▸ TASK OBJECTIVE
Look through the lines below for the word "robot", and copy every line that has it.

▬▬▬▬▬▬▬▬▬▬

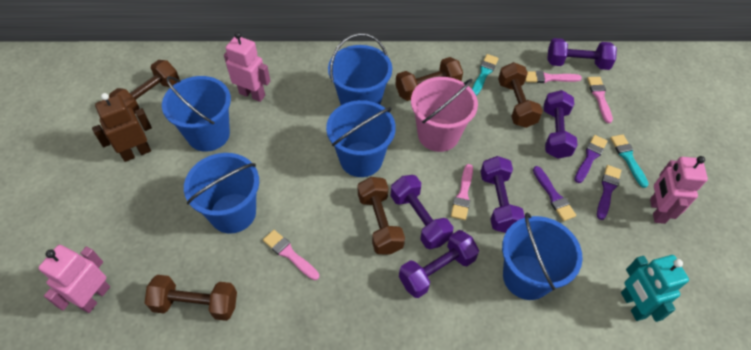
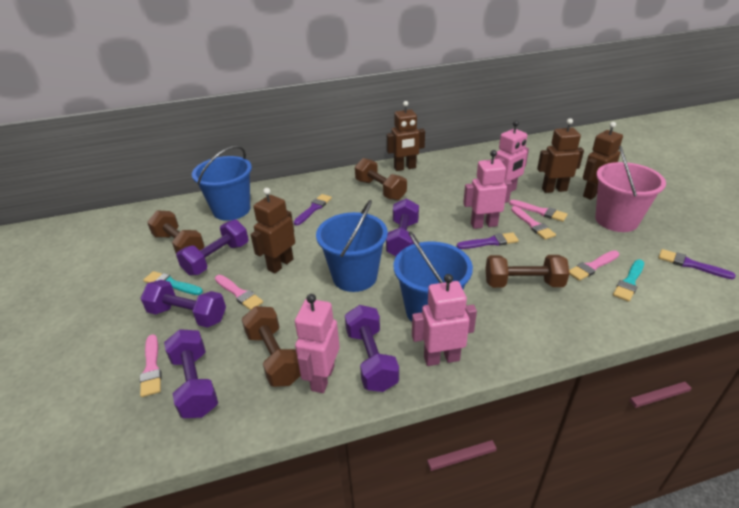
blue bucket: [162,76,231,152] [184,153,259,234] [326,100,396,177] [328,33,392,105] [502,213,583,300] = 5 -> [192,146,252,221] [316,200,388,292] [394,231,473,322] = 3
brown dumbbell: [109,60,179,114] [145,275,237,321] [358,177,405,255] [395,57,463,101] [498,62,543,128] = 5 -> [147,210,205,254] [242,306,301,387] [355,158,407,201] [485,255,570,288] = 4
brown robot: [92,93,152,162] = 1 -> [251,188,295,273] [387,101,425,171] [537,118,584,193] [583,122,623,200] = 4
pink brush: [263,230,319,280] [451,164,473,220] [525,71,582,83] [587,77,613,123] = 4 -> [140,334,162,397] [215,275,263,310] [509,200,568,222] [511,206,556,240] [569,250,619,281] = 5
pink robot: [38,245,110,313] [224,32,270,102] [650,156,708,224] = 3 -> [295,294,340,393] [412,274,477,366] [463,150,512,229] [495,120,529,192] = 4
turquoise robot: [621,255,689,322] = 1 -> none = 0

▬▬▬▬▬▬▬▬▬▬

▸ EXPECTED OUTPUT
brown robot: [92,93,152,162] = 1 -> [251,188,295,273] [387,101,425,171] [537,118,584,193] [583,122,623,200] = 4
pink robot: [38,245,110,313] [224,32,270,102] [650,156,708,224] = 3 -> [295,294,340,393] [412,274,477,366] [463,150,512,229] [495,120,529,192] = 4
turquoise robot: [621,255,689,322] = 1 -> none = 0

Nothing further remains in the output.